The problem = Using the data below, restate exactly every line from the one with "none -> purple brick I1 level 1" up to and including the one with "none -> tan plate B8:C8 level 2". No picture belongs in it.

Information shown =
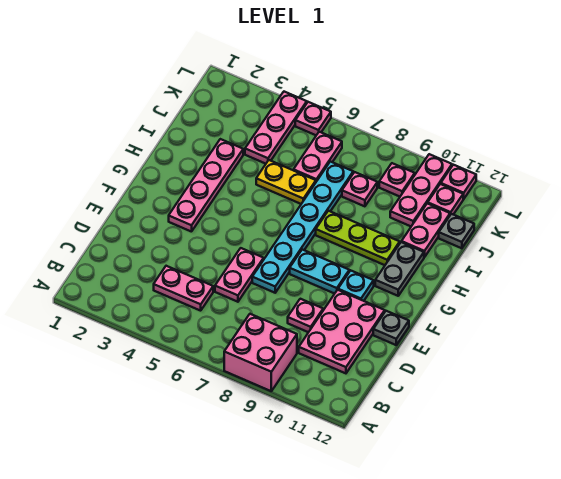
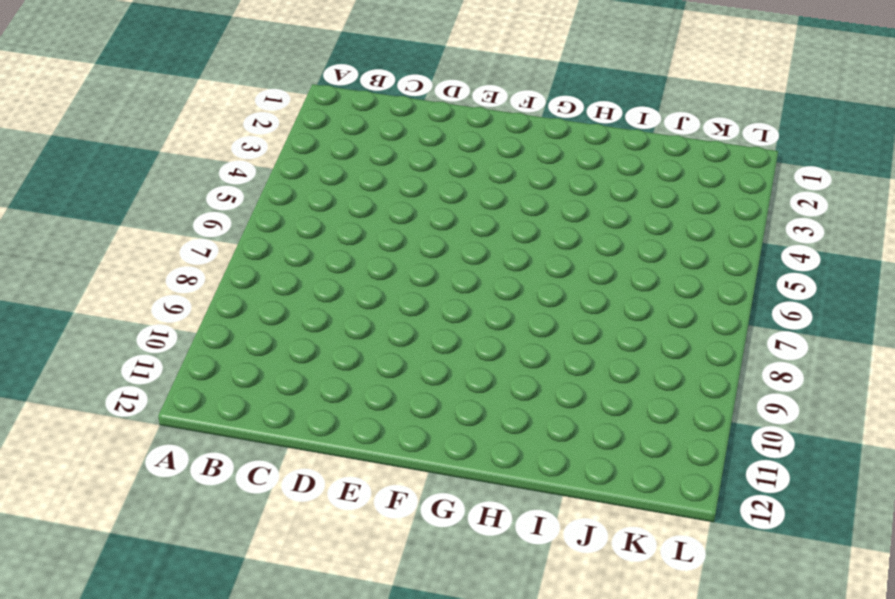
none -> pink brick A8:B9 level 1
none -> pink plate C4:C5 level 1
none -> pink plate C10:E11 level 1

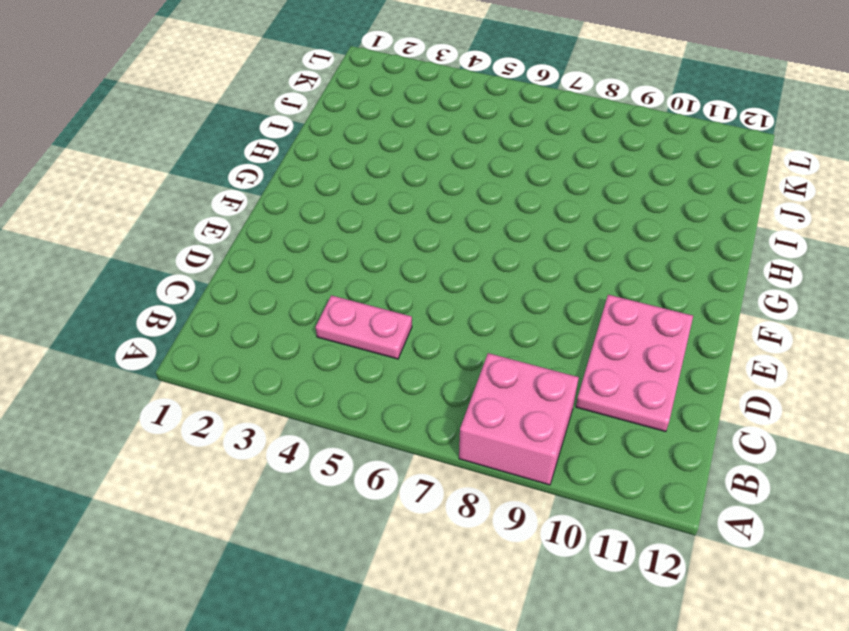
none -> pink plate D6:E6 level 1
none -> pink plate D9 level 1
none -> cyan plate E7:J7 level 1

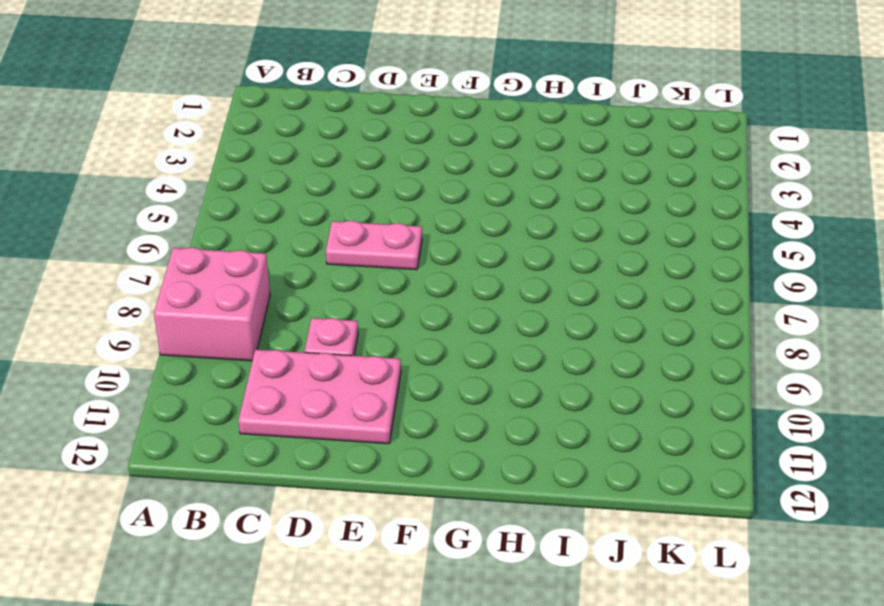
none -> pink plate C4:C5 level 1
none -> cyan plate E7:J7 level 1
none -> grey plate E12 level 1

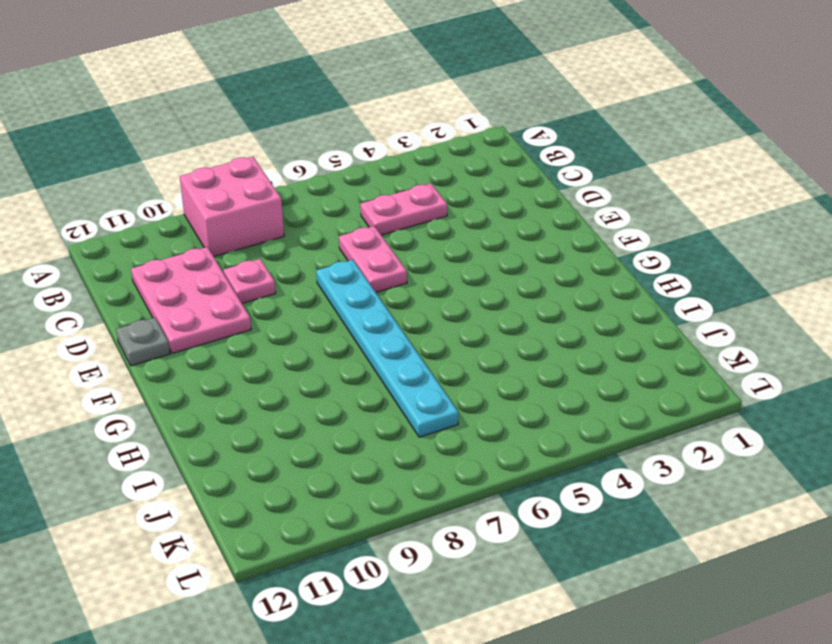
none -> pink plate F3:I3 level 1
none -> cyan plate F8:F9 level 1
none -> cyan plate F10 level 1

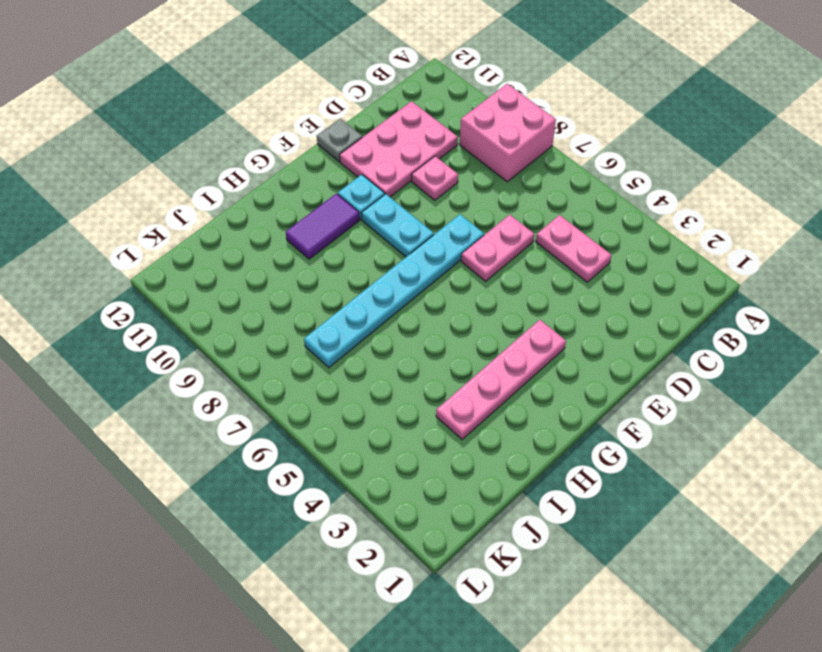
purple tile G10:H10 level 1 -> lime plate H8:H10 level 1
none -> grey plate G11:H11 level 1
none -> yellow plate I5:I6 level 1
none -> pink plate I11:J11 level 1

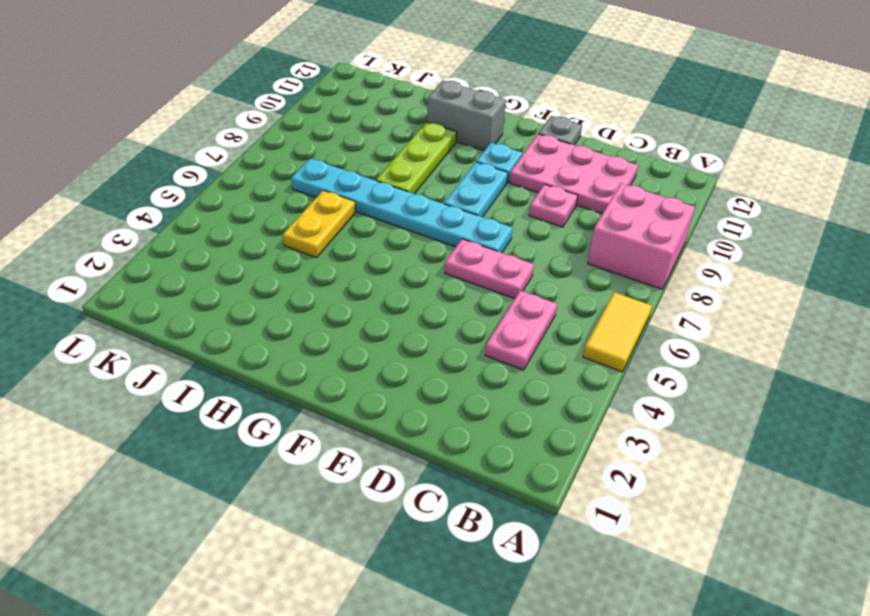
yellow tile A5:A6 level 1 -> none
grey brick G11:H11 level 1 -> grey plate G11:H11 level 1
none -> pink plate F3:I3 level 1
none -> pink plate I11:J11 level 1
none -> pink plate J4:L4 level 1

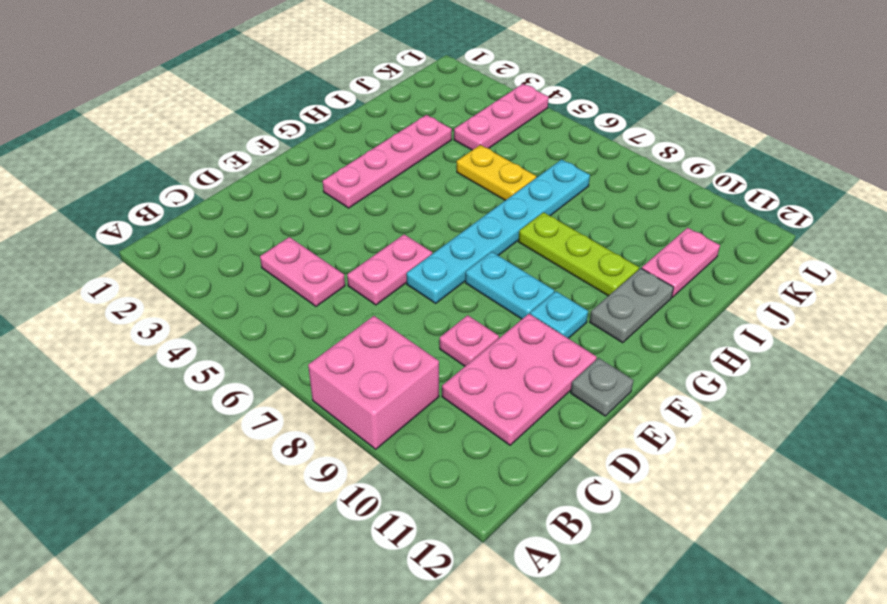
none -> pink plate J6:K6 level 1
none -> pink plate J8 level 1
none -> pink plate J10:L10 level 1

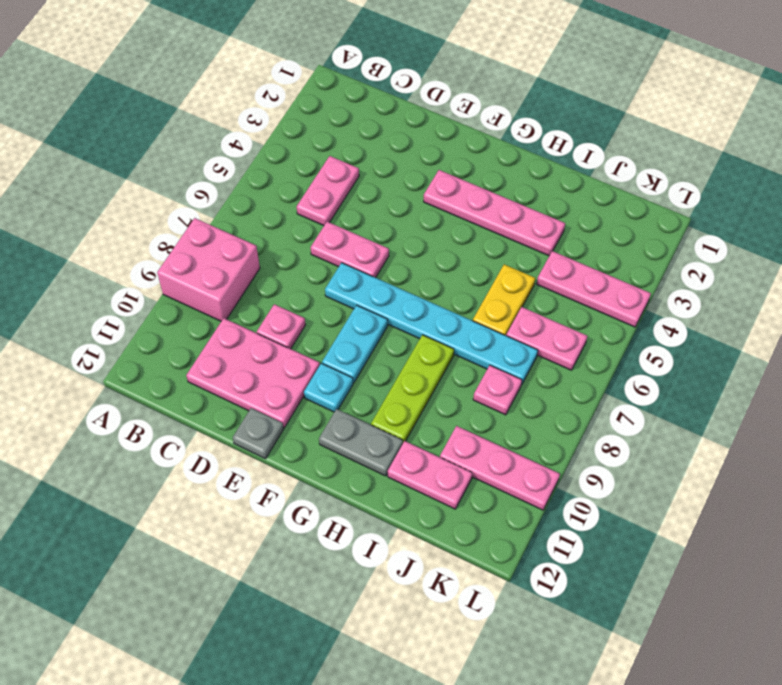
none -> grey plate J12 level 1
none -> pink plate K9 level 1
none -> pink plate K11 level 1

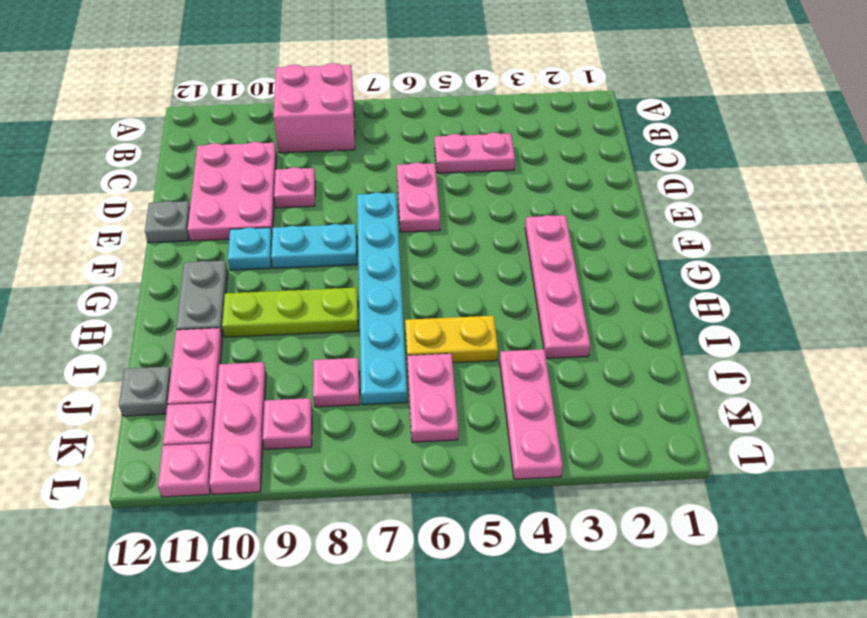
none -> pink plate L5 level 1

==

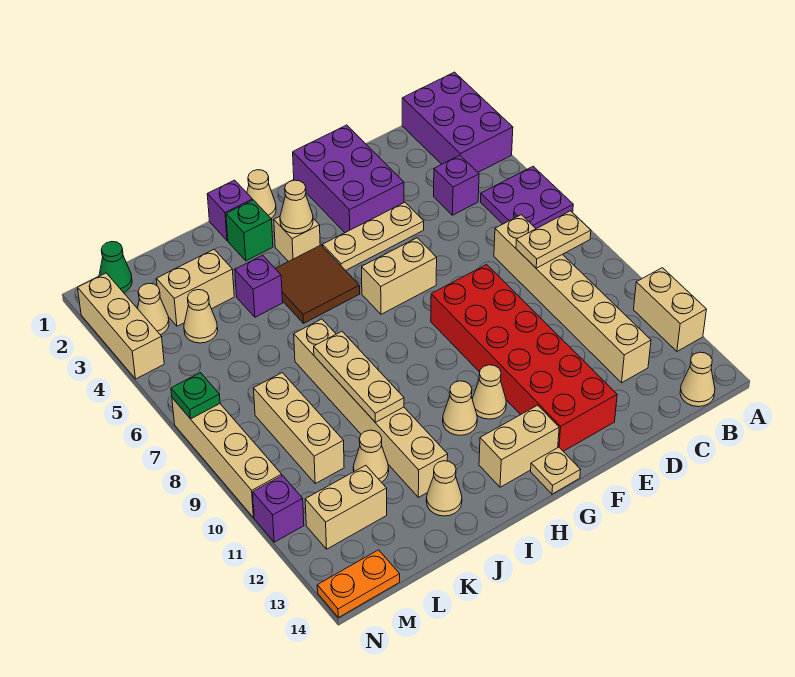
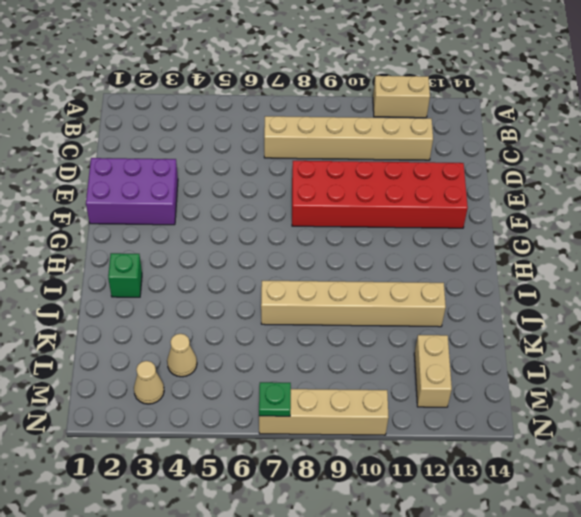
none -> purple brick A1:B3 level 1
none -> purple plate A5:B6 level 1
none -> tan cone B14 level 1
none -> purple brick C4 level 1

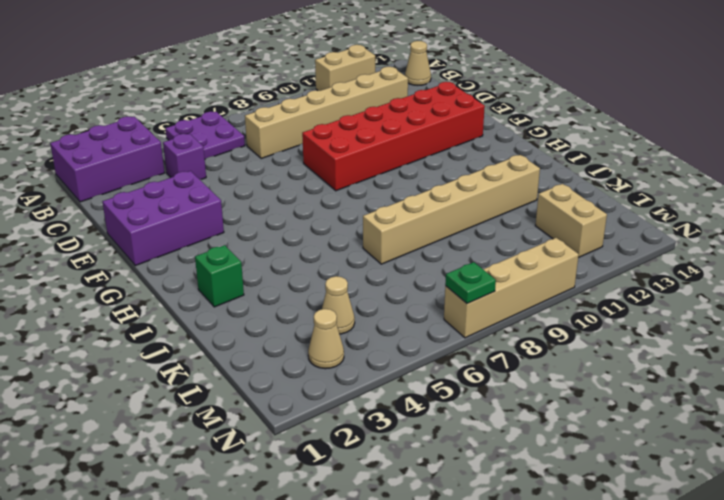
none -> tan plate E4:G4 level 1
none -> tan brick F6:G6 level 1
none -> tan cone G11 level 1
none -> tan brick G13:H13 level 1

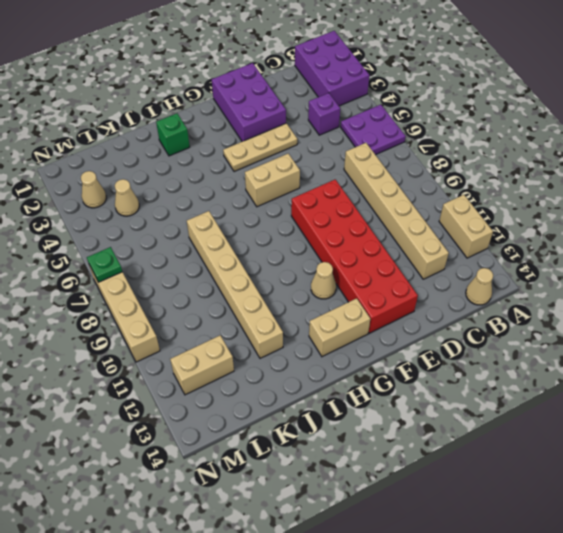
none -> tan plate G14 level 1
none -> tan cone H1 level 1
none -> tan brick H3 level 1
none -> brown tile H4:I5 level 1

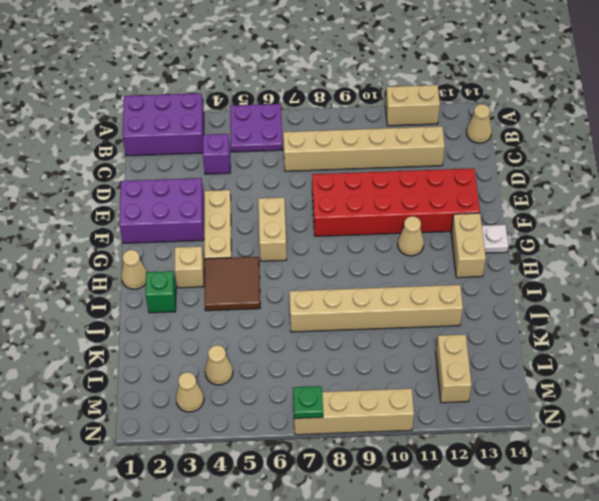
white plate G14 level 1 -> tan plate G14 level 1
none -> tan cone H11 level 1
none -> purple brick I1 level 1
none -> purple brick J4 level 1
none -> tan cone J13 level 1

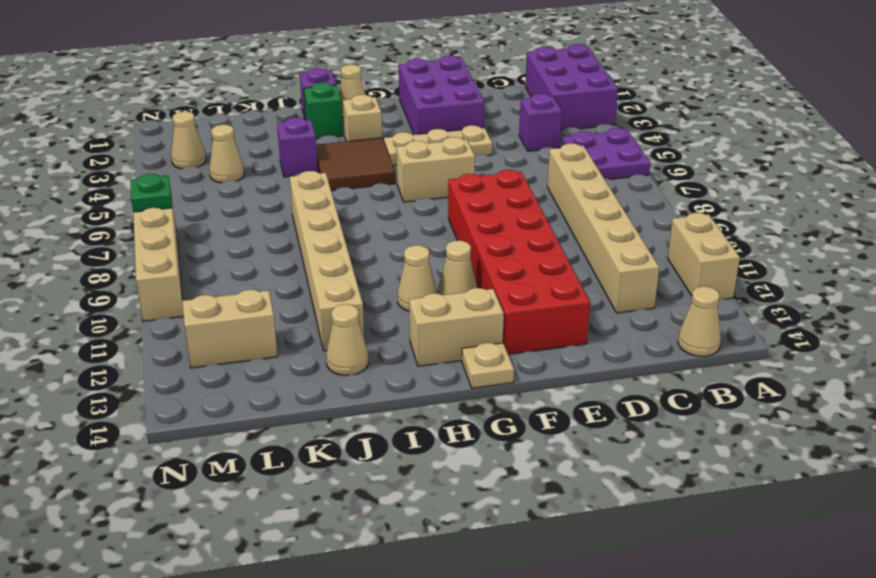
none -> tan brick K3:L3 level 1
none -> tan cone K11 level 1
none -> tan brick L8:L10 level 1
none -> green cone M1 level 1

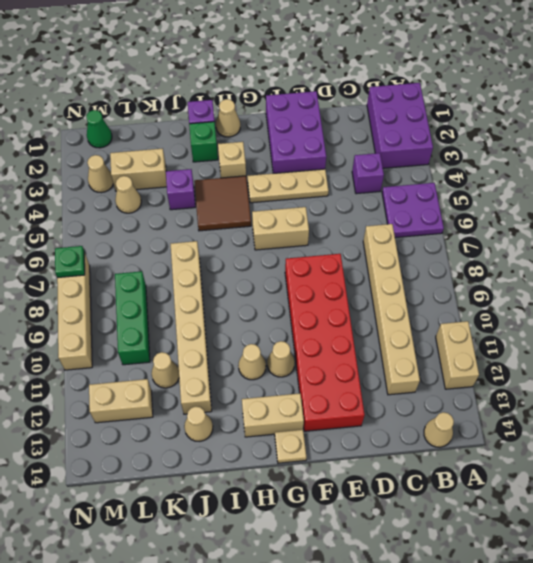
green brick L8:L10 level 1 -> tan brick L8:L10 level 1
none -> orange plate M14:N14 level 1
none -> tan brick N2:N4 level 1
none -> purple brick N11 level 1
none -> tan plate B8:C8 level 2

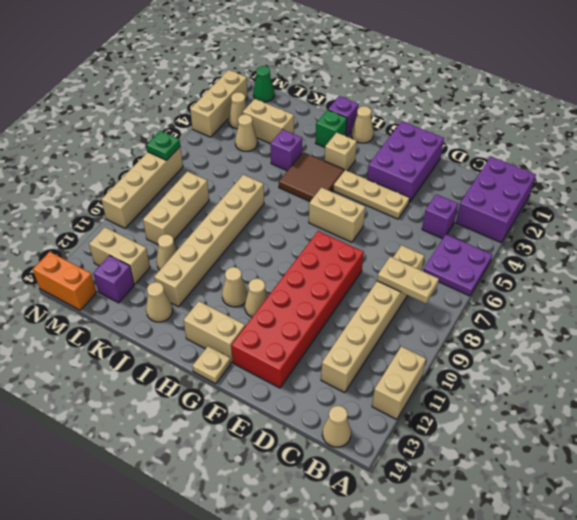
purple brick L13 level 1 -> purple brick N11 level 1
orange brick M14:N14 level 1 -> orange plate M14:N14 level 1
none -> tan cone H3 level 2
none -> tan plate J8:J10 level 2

Written response =
none -> purple brick I1 level 1
none -> purple brick J4 level 1
none -> tan cone J13 level 1

none -> tan brick K3:L3 level 1
none -> tan cone K11 level 1
none -> tan brick L8:L10 level 1
none -> green cone M1 level 1

green brick L8:L10 level 1 -> tan brick L8:L10 level 1
none -> orange plate M14:N14 level 1
none -> tan brick N2:N4 level 1
none -> purple brick N11 level 1
none -> tan plate B8:C8 level 2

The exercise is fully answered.